═════ RECORDED INFORMATION ═════

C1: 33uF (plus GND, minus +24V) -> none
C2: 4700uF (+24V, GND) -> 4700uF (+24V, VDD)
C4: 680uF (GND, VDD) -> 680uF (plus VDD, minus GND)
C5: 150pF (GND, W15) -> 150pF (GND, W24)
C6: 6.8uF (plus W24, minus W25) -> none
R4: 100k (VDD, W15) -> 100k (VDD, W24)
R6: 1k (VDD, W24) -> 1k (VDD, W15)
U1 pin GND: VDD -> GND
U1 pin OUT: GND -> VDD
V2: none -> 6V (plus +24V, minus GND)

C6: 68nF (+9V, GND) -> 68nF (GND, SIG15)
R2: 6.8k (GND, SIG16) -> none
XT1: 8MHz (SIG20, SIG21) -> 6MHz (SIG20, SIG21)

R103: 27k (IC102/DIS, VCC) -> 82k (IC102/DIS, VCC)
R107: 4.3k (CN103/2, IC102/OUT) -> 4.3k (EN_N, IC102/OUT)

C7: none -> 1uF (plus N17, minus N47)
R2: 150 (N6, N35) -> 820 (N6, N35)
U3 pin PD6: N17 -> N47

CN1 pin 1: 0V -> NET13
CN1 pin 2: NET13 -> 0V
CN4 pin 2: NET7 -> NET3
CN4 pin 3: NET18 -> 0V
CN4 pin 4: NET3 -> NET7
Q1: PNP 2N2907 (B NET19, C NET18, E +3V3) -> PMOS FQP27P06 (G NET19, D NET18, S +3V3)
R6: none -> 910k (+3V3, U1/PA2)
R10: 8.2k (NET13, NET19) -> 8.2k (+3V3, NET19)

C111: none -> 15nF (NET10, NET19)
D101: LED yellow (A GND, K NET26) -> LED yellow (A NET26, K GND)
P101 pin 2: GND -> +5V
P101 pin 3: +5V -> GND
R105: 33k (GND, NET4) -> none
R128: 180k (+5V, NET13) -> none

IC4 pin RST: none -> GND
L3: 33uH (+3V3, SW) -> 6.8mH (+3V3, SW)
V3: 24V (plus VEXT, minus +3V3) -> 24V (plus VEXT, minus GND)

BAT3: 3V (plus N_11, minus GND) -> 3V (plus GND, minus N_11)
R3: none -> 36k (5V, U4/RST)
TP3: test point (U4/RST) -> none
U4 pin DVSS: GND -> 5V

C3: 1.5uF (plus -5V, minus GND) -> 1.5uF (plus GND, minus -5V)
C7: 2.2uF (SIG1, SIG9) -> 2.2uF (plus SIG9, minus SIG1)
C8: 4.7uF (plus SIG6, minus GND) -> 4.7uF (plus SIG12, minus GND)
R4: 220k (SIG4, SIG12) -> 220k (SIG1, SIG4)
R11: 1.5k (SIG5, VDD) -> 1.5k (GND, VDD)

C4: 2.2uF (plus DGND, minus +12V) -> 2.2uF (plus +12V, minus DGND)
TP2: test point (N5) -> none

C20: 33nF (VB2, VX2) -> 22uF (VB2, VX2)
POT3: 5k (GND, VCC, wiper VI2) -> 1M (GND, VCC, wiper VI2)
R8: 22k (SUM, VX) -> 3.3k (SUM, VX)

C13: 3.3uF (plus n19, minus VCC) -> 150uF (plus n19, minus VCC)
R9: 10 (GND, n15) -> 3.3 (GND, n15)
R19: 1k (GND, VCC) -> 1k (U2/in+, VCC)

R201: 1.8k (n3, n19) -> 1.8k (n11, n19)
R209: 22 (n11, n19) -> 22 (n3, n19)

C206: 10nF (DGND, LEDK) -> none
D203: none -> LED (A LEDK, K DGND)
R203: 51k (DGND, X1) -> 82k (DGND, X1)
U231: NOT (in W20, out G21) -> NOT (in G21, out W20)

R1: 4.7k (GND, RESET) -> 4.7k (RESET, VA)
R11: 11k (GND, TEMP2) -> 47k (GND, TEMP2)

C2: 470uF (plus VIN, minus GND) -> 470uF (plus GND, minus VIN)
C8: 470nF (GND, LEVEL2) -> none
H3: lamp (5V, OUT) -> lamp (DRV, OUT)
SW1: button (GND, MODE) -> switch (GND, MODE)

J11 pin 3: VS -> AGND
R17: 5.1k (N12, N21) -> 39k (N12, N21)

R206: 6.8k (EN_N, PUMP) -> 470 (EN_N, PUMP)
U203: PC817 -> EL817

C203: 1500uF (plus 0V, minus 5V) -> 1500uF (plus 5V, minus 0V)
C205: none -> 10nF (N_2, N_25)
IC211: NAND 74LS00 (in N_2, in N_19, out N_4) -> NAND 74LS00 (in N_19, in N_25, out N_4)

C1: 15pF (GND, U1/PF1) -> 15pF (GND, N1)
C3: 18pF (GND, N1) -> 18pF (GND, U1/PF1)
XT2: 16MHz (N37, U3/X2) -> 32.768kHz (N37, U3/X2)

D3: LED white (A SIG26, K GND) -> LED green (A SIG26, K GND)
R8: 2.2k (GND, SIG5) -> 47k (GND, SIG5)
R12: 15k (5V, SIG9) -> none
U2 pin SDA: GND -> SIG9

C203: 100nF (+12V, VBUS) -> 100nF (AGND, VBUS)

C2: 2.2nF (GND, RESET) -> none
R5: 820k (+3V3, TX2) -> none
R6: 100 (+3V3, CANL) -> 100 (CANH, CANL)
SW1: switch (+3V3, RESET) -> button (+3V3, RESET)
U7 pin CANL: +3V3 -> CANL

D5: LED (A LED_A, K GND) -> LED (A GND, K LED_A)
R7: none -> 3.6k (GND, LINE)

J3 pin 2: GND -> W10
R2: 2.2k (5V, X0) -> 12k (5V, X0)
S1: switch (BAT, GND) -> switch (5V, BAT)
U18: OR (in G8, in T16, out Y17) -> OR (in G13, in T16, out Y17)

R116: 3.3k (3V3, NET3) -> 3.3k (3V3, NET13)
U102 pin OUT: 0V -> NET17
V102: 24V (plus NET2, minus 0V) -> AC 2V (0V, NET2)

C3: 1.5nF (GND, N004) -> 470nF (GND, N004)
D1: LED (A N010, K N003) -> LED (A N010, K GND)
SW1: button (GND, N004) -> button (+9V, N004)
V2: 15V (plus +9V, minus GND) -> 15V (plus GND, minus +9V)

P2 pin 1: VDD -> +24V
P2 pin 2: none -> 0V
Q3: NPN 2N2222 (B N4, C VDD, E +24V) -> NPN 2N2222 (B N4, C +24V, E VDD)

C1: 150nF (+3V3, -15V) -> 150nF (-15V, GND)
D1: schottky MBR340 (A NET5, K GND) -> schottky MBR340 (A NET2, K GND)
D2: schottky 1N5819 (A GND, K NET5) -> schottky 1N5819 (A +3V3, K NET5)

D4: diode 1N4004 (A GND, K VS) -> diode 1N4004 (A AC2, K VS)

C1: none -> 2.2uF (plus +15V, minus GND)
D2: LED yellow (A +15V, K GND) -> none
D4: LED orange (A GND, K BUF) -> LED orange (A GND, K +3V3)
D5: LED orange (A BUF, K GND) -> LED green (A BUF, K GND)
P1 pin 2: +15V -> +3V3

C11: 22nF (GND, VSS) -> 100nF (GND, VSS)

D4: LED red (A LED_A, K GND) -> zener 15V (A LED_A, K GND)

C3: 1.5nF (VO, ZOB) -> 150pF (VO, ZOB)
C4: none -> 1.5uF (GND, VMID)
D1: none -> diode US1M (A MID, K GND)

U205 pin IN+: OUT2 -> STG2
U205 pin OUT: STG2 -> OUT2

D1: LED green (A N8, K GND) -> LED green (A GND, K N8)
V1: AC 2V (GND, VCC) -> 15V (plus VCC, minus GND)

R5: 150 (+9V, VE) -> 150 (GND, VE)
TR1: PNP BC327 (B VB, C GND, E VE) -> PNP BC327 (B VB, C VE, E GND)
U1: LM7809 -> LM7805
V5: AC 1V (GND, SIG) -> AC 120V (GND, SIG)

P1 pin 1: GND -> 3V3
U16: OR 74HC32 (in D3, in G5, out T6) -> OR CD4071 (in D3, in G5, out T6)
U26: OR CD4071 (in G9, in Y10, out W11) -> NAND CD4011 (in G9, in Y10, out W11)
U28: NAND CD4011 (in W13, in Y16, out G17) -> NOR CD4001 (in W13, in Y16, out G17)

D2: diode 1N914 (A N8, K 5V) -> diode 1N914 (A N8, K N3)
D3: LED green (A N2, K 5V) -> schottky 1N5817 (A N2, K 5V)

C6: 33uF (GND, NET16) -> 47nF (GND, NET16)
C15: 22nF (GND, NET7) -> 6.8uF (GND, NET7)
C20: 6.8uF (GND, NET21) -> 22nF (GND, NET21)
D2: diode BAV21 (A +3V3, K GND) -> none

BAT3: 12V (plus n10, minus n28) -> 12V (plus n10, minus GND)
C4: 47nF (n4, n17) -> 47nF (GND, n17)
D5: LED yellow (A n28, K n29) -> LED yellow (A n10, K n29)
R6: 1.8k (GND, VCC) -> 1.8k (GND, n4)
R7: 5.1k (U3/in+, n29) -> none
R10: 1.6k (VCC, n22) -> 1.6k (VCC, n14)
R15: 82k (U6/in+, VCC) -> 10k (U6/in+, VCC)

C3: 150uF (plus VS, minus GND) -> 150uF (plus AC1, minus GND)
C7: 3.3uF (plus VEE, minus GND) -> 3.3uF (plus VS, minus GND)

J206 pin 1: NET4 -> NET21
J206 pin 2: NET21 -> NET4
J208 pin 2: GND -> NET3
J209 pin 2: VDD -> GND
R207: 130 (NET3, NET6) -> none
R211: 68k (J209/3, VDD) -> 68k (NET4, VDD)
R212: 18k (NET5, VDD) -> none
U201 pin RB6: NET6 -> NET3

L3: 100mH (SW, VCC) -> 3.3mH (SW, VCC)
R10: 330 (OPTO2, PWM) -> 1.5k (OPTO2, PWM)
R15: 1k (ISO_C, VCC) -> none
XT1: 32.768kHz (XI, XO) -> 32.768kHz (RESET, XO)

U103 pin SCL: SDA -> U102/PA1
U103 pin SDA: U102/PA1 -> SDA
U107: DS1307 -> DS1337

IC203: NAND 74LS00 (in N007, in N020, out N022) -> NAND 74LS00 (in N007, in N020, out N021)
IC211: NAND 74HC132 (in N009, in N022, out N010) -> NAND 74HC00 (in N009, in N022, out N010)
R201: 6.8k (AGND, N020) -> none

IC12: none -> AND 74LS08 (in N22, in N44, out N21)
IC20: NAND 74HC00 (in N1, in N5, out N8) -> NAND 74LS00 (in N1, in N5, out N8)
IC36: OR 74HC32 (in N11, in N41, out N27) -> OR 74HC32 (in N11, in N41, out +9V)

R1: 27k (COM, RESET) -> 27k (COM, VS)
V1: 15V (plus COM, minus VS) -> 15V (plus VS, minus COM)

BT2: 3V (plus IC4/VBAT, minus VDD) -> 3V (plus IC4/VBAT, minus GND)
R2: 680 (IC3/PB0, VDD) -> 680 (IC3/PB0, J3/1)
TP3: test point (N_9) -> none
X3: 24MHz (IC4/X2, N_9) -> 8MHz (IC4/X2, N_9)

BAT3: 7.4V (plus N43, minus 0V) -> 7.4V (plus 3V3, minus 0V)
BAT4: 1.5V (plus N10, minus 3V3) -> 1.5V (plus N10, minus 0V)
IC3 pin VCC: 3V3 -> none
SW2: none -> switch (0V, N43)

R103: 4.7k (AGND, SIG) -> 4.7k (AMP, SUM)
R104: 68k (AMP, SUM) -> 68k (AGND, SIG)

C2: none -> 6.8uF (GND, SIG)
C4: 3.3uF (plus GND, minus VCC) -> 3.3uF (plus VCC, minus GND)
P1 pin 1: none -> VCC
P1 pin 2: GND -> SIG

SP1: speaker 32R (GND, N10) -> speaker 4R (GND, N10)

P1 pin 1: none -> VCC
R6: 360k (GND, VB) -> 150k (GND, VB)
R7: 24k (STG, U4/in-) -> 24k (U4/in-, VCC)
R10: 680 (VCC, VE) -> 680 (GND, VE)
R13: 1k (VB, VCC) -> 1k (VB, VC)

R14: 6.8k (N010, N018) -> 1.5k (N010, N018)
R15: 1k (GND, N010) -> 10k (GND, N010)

═════

- **PROBLEM TO WORK ON**:
Beginning with the line that has "CN4 pin 4: NET3 -> NET7" and ending with the line that has "U4 pin DVSS: GND -> 5V", set down the lines above exactly and include no others.

- **TASK ANSWER**:
CN4 pin 4: NET3 -> NET7
Q1: PNP 2N2907 (B NET19, C NET18, E +3V3) -> PMOS FQP27P06 (G NET19, D NET18, S +3V3)
R6: none -> 910k (+3V3, U1/PA2)
R10: 8.2k (NET13, NET19) -> 8.2k (+3V3, NET19)

C111: none -> 15nF (NET10, NET19)
D101: LED yellow (A GND, K NET26) -> LED yellow (A NET26, K GND)
P101 pin 2: GND -> +5V
P101 pin 3: +5V -> GND
R105: 33k (GND, NET4) -> none
R128: 180k (+5V, NET13) -> none

IC4 pin RST: none -> GND
L3: 33uH (+3V3, SW) -> 6.8mH (+3V3, SW)
V3: 24V (plus VEXT, minus +3V3) -> 24V (plus VEXT, minus GND)

BAT3: 3V (plus N_11, minus GND) -> 3V (plus GND, minus N_11)
R3: none -> 36k (5V, U4/RST)
TP3: test point (U4/RST) -> none
U4 pin DVSS: GND -> 5V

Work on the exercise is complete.